Description of the task — Check every line of the entries for "bowl", and copy the lines that hold it.

Listed records —
>>>>>
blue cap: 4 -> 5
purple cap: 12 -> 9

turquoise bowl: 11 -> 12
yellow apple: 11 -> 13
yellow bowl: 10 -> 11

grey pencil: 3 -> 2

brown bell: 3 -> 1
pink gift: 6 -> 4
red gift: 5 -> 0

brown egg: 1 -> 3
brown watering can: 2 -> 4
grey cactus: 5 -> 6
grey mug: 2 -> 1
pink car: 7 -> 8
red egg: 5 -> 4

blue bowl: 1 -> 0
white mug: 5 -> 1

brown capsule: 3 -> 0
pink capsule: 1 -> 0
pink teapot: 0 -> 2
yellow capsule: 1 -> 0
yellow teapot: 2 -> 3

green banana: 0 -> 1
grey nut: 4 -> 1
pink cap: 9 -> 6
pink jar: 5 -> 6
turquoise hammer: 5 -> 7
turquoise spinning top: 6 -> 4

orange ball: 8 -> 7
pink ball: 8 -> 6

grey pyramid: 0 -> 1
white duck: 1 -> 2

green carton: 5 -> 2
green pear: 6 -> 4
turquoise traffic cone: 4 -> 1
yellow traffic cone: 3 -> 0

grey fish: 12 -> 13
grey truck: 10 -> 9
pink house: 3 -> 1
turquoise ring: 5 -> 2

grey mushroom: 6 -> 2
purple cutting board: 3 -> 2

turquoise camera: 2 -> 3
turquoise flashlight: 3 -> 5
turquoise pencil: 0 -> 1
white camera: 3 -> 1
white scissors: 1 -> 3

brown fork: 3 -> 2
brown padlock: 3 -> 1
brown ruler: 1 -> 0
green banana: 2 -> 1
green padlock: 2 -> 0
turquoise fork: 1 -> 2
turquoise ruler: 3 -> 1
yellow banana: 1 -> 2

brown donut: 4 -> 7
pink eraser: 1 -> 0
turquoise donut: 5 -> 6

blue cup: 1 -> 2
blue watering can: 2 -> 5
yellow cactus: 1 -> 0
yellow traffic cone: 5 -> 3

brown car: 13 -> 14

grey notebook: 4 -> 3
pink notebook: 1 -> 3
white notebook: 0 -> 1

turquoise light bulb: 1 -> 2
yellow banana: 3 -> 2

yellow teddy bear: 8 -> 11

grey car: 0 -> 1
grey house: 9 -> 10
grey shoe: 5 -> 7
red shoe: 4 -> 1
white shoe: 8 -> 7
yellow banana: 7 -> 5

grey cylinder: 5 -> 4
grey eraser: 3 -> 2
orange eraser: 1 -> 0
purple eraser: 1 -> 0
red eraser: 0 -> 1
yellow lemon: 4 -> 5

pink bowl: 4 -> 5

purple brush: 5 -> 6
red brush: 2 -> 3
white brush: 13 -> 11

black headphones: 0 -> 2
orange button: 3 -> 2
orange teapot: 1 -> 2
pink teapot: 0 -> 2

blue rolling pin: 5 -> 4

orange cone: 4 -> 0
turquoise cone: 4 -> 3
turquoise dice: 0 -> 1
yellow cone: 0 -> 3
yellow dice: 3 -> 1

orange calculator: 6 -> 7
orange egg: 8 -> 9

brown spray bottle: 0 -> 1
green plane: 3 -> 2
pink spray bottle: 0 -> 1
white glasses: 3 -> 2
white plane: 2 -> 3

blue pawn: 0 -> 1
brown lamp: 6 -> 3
<<<<<
Written response —
turquoise bowl: 11 -> 12
yellow bowl: 10 -> 11
blue bowl: 1 -> 0
pink bowl: 4 -> 5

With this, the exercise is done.